## Problem requirements:
Find every line in the records below that holds the word "grün", and copy it out.

## Information provided:
☆ ☆ ☆ ☆
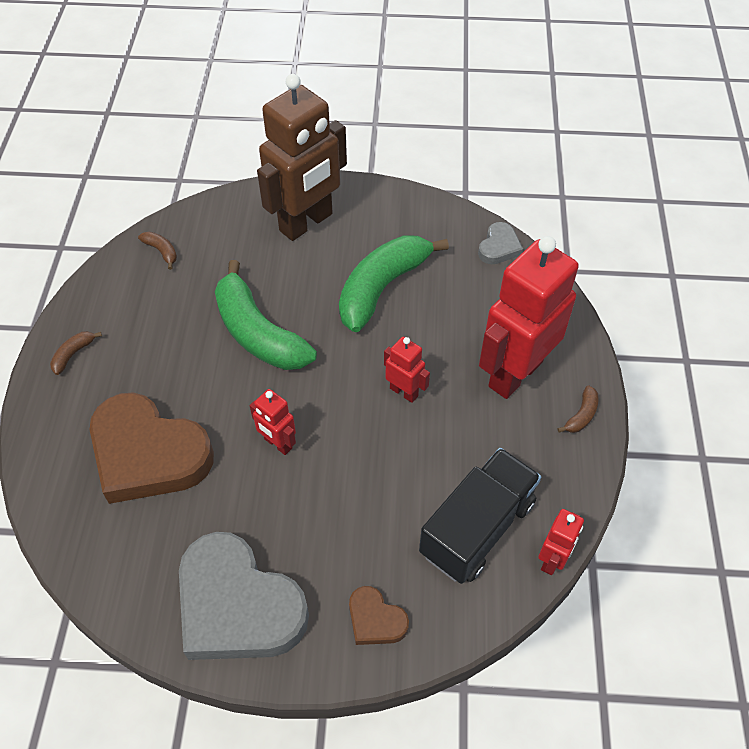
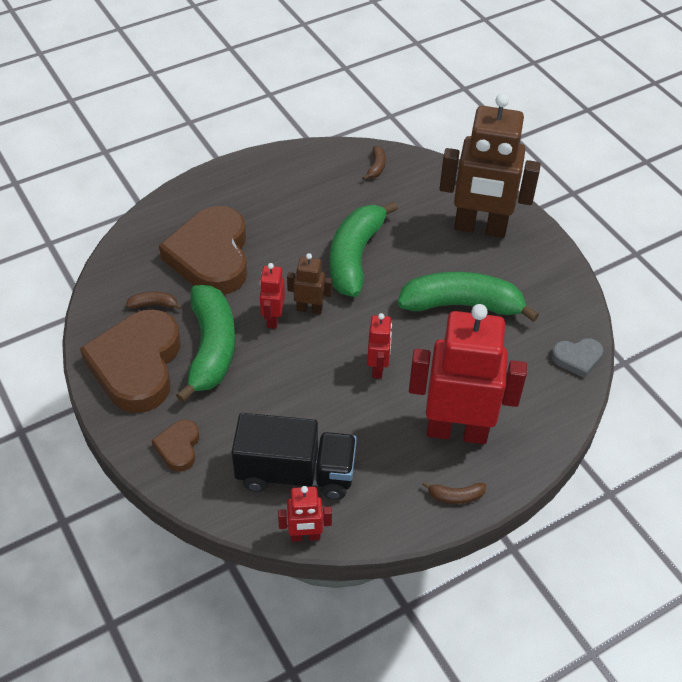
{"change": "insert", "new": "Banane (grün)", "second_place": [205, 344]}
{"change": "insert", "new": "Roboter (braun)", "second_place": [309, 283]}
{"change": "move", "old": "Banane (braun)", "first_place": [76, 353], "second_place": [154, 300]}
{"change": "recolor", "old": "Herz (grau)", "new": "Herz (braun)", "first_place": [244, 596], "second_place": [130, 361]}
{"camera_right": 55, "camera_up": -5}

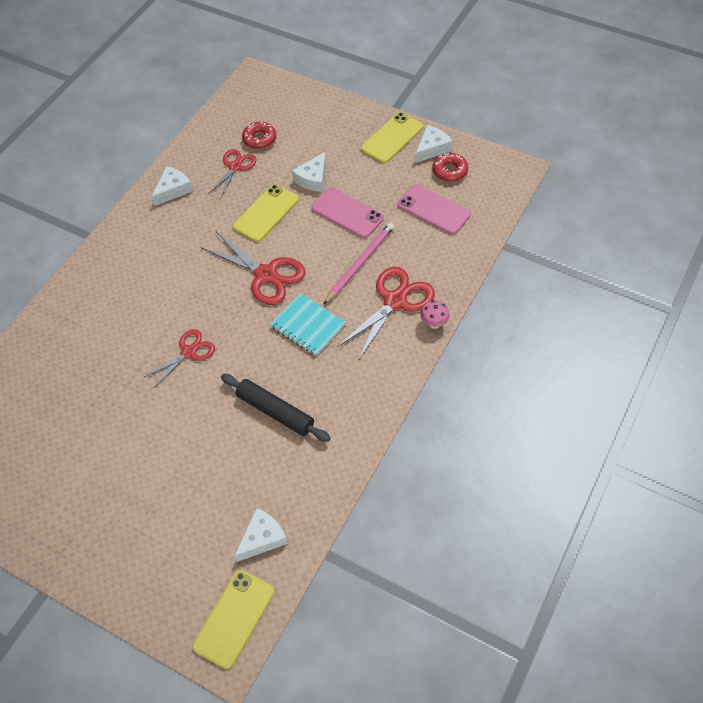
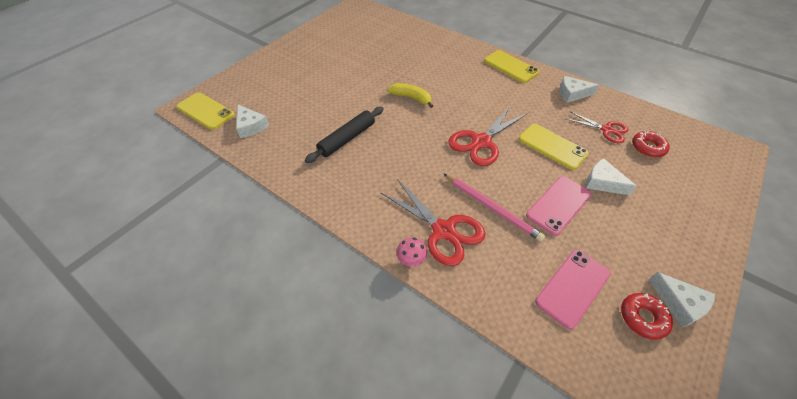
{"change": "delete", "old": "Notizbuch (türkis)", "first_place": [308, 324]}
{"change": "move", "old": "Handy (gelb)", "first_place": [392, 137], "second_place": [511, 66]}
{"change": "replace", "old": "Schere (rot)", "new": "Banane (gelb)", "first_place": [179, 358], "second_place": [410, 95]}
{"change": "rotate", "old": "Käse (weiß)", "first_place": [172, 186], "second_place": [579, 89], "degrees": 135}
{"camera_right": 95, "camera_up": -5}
☆ ☆ ☆ ☆
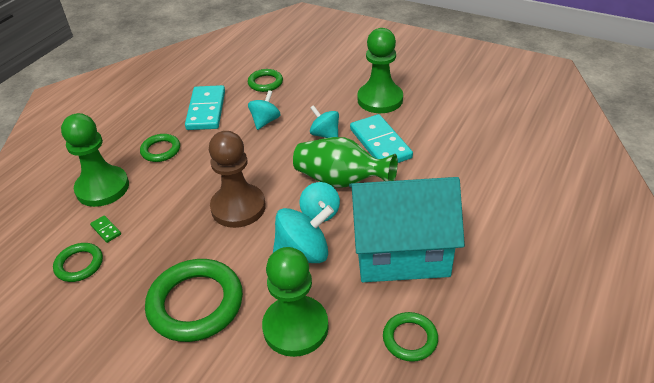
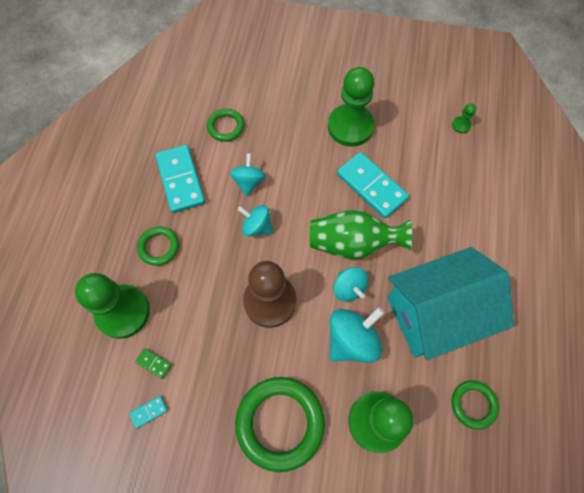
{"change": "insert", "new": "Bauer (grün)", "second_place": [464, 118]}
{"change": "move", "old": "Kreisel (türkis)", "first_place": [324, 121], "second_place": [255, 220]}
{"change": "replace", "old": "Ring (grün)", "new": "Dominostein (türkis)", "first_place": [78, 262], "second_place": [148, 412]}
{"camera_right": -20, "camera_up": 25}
☆ ☆ ☆ ☆
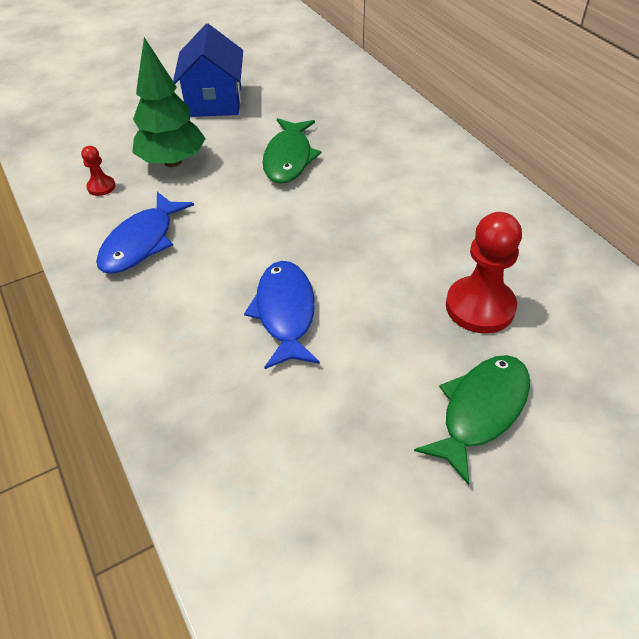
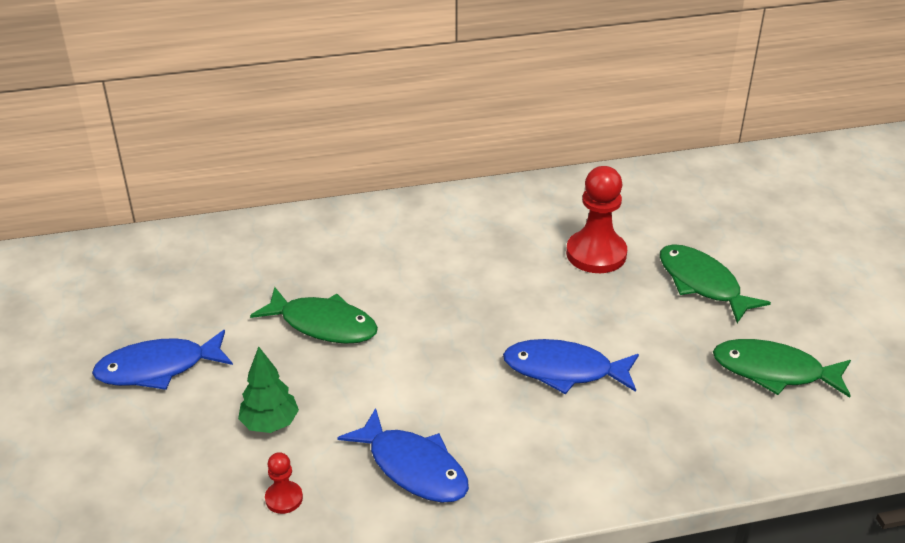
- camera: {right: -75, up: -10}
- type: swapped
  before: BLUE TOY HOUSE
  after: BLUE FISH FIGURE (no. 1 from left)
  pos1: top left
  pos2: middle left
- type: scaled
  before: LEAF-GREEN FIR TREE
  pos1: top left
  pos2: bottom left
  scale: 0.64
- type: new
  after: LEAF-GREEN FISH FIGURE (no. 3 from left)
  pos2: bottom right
☆ ☆ ☆ ☆
## Solution for this exercise:
{"change": "insert", "new": "Banane (grün)", "second_place": [205, 344]}
{"change": "insert", "new": "Bauer (grün)", "second_place": [464, 118]}
{"change": "replace", "old": "Ring (grün)", "new": "Dominostein (türkis)", "first_place": [78, 262], "second_place": [148, 412]}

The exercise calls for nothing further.